» TASK REQUIREMENTS
In the entries below, find the line with "(596, 180) = (312, 461): none" and the line with "(735, 372) = (523, 302): black". Return those two lines and all lines between them, exactly.

» DATA EXTRACT
──────
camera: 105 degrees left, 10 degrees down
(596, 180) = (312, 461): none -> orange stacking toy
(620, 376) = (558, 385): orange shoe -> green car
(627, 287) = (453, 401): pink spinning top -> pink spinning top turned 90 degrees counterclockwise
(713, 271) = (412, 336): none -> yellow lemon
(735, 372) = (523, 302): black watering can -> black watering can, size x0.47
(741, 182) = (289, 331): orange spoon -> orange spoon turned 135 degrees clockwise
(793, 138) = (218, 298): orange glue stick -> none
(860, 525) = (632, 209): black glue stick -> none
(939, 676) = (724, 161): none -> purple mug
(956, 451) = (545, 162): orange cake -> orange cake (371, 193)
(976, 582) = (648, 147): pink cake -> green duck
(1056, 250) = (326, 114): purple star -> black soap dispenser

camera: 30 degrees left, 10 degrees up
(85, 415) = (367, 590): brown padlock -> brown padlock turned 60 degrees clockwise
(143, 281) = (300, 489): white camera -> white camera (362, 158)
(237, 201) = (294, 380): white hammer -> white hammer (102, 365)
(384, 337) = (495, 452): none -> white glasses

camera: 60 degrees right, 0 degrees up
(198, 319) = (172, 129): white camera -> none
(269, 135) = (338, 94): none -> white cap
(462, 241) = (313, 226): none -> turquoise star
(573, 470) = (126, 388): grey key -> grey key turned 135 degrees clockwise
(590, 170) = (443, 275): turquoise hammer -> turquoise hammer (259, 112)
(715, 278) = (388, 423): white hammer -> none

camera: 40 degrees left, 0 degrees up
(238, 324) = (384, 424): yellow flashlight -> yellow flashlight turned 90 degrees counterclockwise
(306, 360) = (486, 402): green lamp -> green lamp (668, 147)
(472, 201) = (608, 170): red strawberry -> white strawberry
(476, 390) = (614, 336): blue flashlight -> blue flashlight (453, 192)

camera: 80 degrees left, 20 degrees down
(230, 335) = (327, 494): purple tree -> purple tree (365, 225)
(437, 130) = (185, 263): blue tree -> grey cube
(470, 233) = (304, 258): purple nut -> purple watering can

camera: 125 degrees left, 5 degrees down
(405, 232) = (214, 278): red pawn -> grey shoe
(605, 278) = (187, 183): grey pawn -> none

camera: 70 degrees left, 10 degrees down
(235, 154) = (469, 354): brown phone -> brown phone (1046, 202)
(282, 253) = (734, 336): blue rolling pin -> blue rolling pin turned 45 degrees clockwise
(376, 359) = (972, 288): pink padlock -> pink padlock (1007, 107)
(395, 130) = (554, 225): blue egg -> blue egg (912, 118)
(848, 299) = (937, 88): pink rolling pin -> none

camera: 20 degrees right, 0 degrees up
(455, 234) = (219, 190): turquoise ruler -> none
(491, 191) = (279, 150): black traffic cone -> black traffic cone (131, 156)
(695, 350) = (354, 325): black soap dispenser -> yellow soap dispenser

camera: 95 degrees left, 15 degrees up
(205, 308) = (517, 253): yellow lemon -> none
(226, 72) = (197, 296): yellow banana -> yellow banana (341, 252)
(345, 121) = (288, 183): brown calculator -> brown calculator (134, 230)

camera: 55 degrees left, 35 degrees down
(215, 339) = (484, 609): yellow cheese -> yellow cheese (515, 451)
──────
» PROBLEM SOLUTION
(596, 180) = (312, 461): none -> orange stacking toy
(620, 376) = (558, 385): orange shoe -> green car
(627, 287) = (453, 401): pink spinning top -> pink spinning top turned 90 degrees counterclockwise
(713, 271) = (412, 336): none -> yellow lemon
(735, 372) = (523, 302): black watering can -> black watering can, size x0.47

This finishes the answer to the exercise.